— Start —
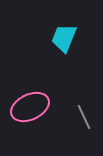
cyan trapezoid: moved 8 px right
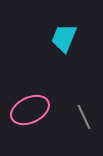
pink ellipse: moved 3 px down
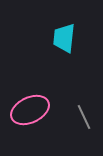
cyan trapezoid: rotated 16 degrees counterclockwise
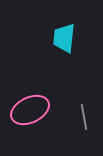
gray line: rotated 15 degrees clockwise
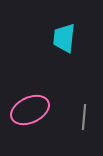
gray line: rotated 15 degrees clockwise
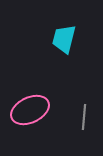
cyan trapezoid: moved 1 px down; rotated 8 degrees clockwise
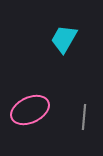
cyan trapezoid: rotated 16 degrees clockwise
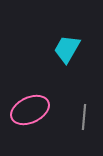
cyan trapezoid: moved 3 px right, 10 px down
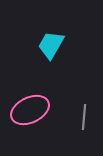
cyan trapezoid: moved 16 px left, 4 px up
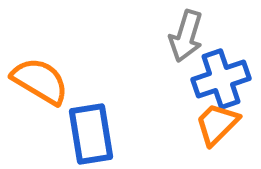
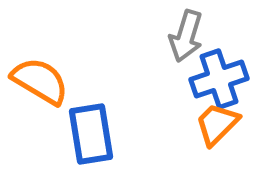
blue cross: moved 2 px left
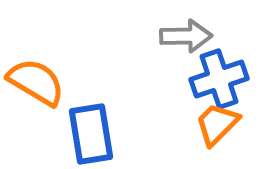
gray arrow: rotated 108 degrees counterclockwise
orange semicircle: moved 4 px left, 1 px down
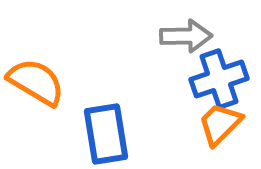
orange trapezoid: moved 3 px right
blue rectangle: moved 15 px right
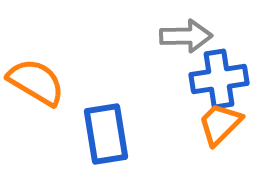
blue cross: rotated 10 degrees clockwise
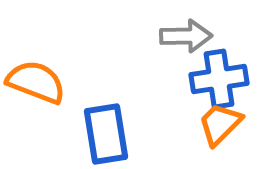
orange semicircle: rotated 10 degrees counterclockwise
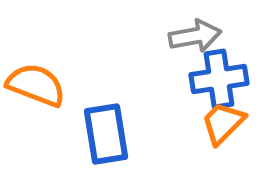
gray arrow: moved 9 px right; rotated 9 degrees counterclockwise
orange semicircle: moved 3 px down
orange trapezoid: moved 3 px right, 1 px up
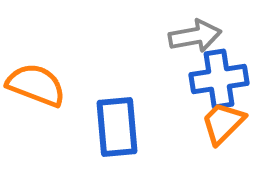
blue rectangle: moved 11 px right, 7 px up; rotated 4 degrees clockwise
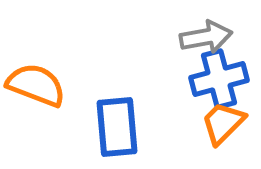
gray arrow: moved 11 px right, 1 px down
blue cross: rotated 6 degrees counterclockwise
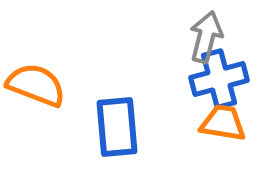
gray arrow: rotated 66 degrees counterclockwise
orange trapezoid: rotated 54 degrees clockwise
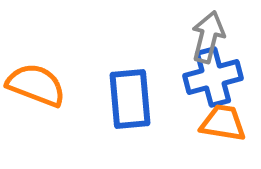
gray arrow: moved 2 px right
blue cross: moved 6 px left, 2 px up
blue rectangle: moved 13 px right, 28 px up
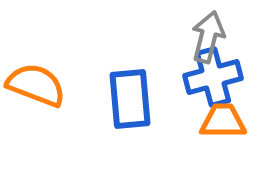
orange trapezoid: moved 2 px up; rotated 9 degrees counterclockwise
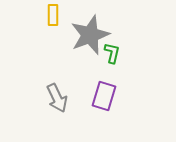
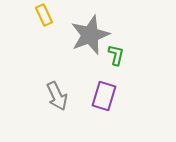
yellow rectangle: moved 9 px left; rotated 25 degrees counterclockwise
green L-shape: moved 4 px right, 2 px down
gray arrow: moved 2 px up
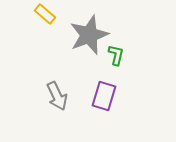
yellow rectangle: moved 1 px right, 1 px up; rotated 25 degrees counterclockwise
gray star: moved 1 px left
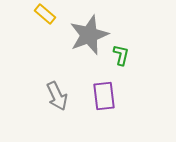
green L-shape: moved 5 px right
purple rectangle: rotated 24 degrees counterclockwise
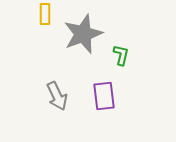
yellow rectangle: rotated 50 degrees clockwise
gray star: moved 6 px left, 1 px up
— End —
▶ [Aim] Please rewrite the data from its first line through the line containing "blue cross: rotated 6", replacing "trapezoid" with "parallelogram" and changing nothing else. Leave the pictures out.

▶ [Complete answer]
cyan parallelogram: moved 8 px right
pink ellipse: moved 3 px down
cyan parallelogram: rotated 16 degrees counterclockwise
gray line: rotated 15 degrees clockwise
gray line: rotated 15 degrees clockwise
cyan parallelogram: moved 1 px down; rotated 8 degrees clockwise
cyan parallelogram: rotated 16 degrees clockwise
cyan parallelogram: moved 3 px right, 10 px down
cyan parallelogram: moved 16 px left, 4 px up
blue cross: moved 2 px left
gray arrow: rotated 108 degrees counterclockwise
orange semicircle: moved 4 px left, 1 px down
orange parallelogram: moved 3 px right
blue rectangle: moved 15 px right
blue cross: rotated 10 degrees clockwise
orange semicircle: rotated 10 degrees counterclockwise
gray arrow: moved 9 px right; rotated 9 degrees counterclockwise
orange semicircle: moved 3 px down
orange parallelogram: moved 3 px right, 1 px up
blue rectangle: moved 11 px right, 7 px up; rotated 4 degrees clockwise
gray arrow: moved 11 px right, 1 px down
blue cross: rotated 6 degrees counterclockwise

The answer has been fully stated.